:: DATA IN THIS EXERCISE

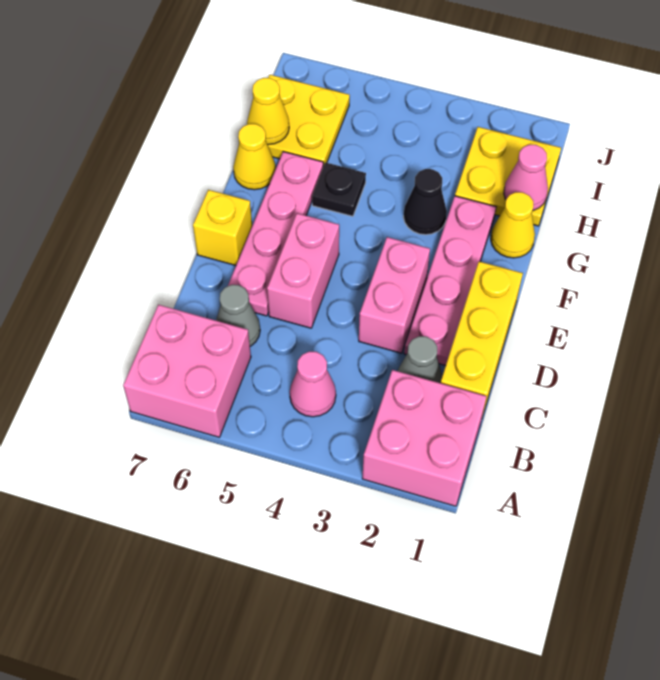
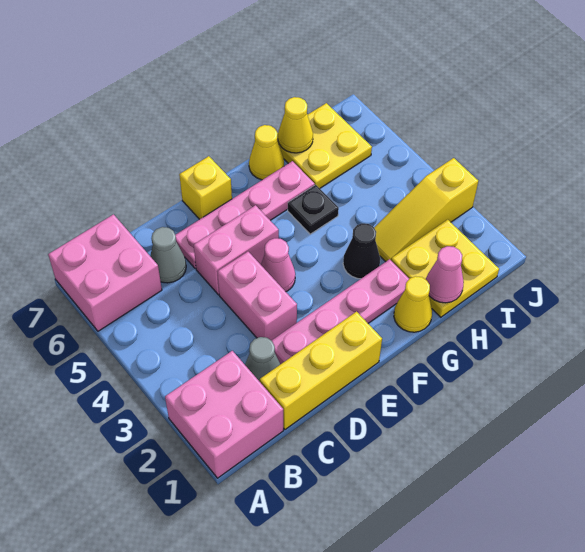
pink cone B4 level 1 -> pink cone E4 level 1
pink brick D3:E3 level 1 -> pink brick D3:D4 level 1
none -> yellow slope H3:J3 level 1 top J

::::
:: DATA IN THIS EXERCISE

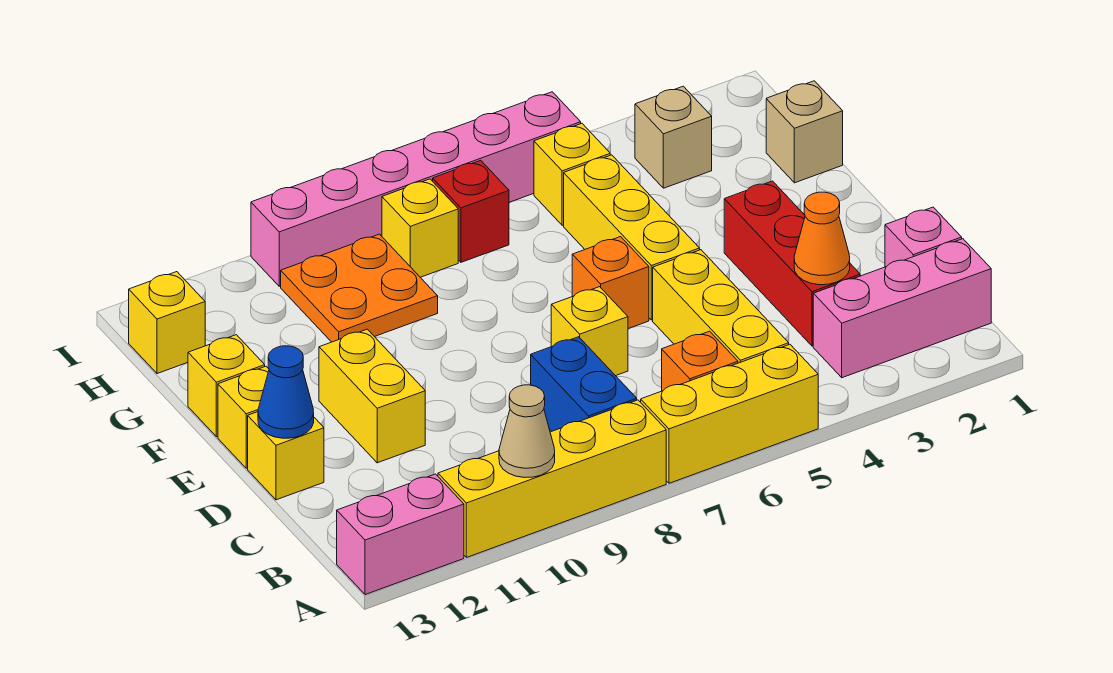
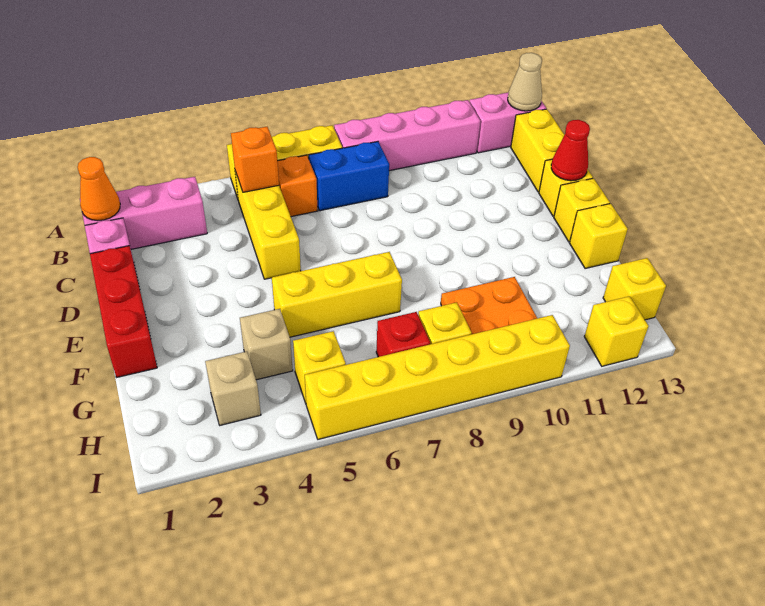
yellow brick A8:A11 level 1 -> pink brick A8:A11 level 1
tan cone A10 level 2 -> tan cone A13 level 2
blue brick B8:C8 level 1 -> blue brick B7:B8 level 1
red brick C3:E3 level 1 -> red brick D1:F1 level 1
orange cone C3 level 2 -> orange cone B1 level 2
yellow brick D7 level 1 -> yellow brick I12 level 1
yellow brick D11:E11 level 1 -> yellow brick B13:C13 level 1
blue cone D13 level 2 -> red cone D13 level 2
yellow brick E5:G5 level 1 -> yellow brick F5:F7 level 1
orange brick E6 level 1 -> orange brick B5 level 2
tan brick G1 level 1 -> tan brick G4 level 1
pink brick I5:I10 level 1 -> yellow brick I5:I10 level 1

::::

## EXERCISE BRIEF
Produce a word-for-word copy of everything above from the line holding "orange cone C3" down to the line holding "orange brick E6", with both of those lines kept.

## THE ANSWER
orange cone C3 level 2 -> orange cone B1 level 2
yellow brick D7 level 1 -> yellow brick I12 level 1
yellow brick D11:E11 level 1 -> yellow brick B13:C13 level 1
blue cone D13 level 2 -> red cone D13 level 2
yellow brick E5:G5 level 1 -> yellow brick F5:F7 level 1
orange brick E6 level 1 -> orange brick B5 level 2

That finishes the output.